EXERCISE DESCRIPTION: Please write out all the data that follows exactly, without the pictures.
START DATASET EXCERPTS
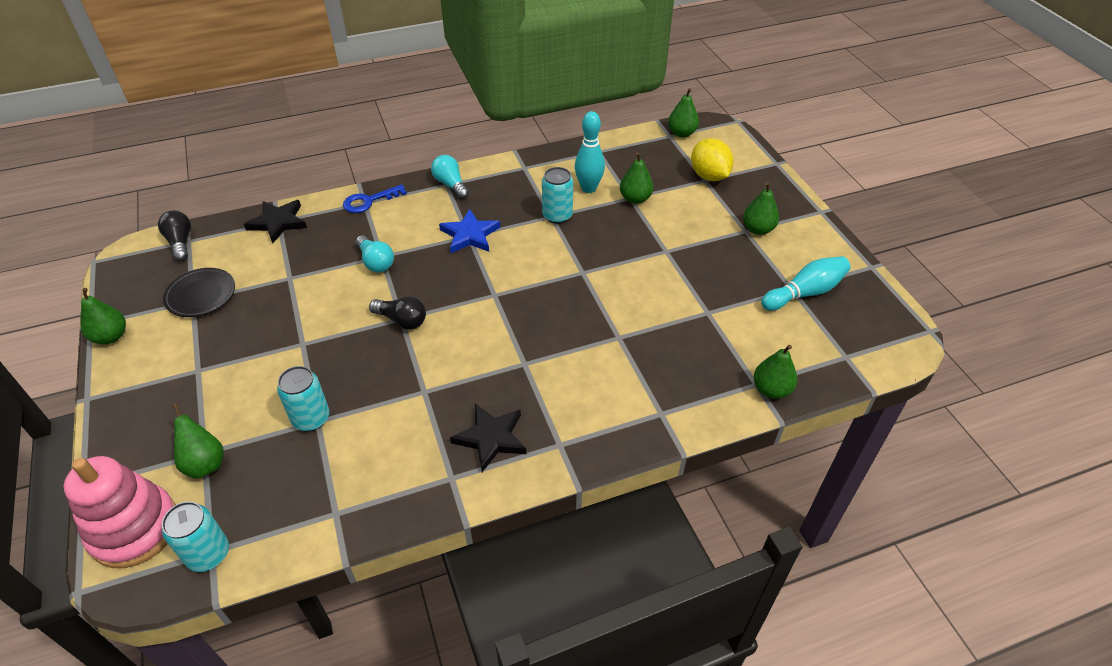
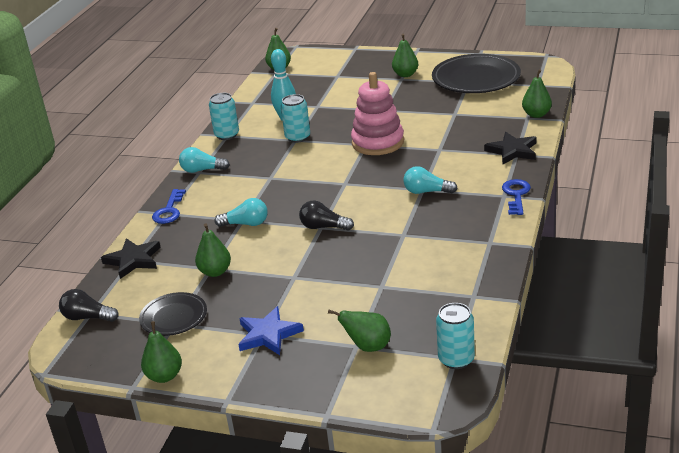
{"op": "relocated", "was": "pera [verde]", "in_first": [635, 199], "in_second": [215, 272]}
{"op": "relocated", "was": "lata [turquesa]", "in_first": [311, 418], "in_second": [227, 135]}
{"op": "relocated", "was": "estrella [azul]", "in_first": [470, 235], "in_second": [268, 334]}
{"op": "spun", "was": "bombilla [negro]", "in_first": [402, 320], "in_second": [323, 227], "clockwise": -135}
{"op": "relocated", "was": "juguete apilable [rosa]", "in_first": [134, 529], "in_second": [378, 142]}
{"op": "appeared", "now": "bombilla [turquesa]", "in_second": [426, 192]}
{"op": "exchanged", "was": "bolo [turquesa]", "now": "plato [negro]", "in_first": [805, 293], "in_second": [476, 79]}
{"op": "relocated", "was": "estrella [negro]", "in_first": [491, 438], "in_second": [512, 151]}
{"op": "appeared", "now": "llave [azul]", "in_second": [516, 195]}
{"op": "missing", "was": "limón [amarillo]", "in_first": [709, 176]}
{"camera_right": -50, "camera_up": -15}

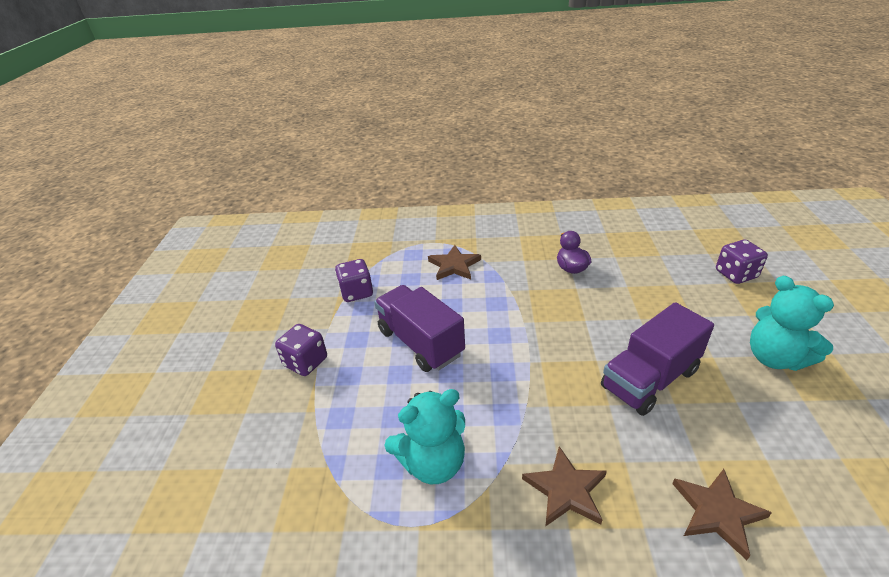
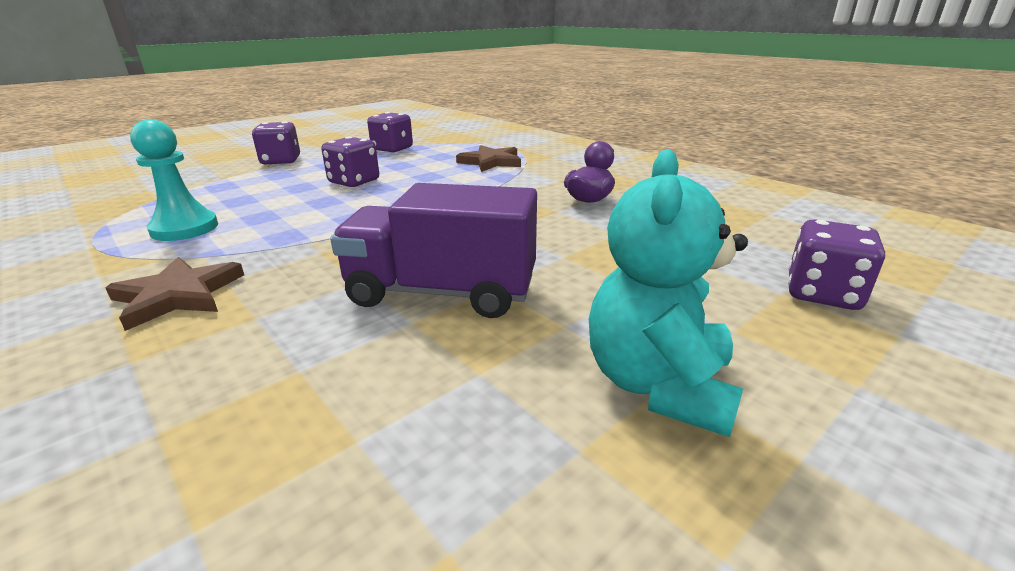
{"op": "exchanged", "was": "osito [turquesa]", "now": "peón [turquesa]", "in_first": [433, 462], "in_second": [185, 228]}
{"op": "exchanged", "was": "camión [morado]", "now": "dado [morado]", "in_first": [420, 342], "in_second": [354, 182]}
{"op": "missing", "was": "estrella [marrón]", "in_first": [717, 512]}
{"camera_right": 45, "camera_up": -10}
END DATASET EXCERPTS
SOLUTION FOR THIS TASK:
{"op": "relocated", "was": "pera [verde]", "in_first": [635, 199], "in_second": [215, 272]}
{"op": "relocated", "was": "lata [turquesa]", "in_first": [311, 418], "in_second": [227, 135]}
{"op": "relocated", "was": "estrella [azul]", "in_first": [470, 235], "in_second": [268, 334]}
{"op": "spun", "was": "bombilla [negro]", "in_first": [402, 320], "in_second": [323, 227], "clockwise": -135}
{"op": "relocated", "was": "juguete apilable [rosa]", "in_first": [134, 529], "in_second": [378, 142]}
{"op": "appeared", "now": "bombilla [turquesa]", "in_second": [426, 192]}
{"op": "exchanged", "was": "bolo [turquesa]", "now": "plato [negro]", "in_first": [805, 293], "in_second": [476, 79]}
{"op": "relocated", "was": "estrella [negro]", "in_first": [491, 438], "in_second": [512, 151]}
{"op": "appeared", "now": "llave [azul]", "in_second": [516, 195]}
{"op": "missing", "was": "limón [amarillo]", "in_first": [709, 176]}
{"camera_right": -50, "camera_up": -15}

{"op": "exchanged", "was": "osito [turquesa]", "now": "peón [turquesa]", "in_first": [433, 462], "in_second": [185, 228]}
{"op": "exchanged", "was": "camión [morado]", "now": "dado [morado]", "in_first": [420, 342], "in_second": [354, 182]}
{"op": "missing", "was": "estrella [marrón]", "in_first": [717, 512]}
{"camera_right": 45, "camera_up": -10}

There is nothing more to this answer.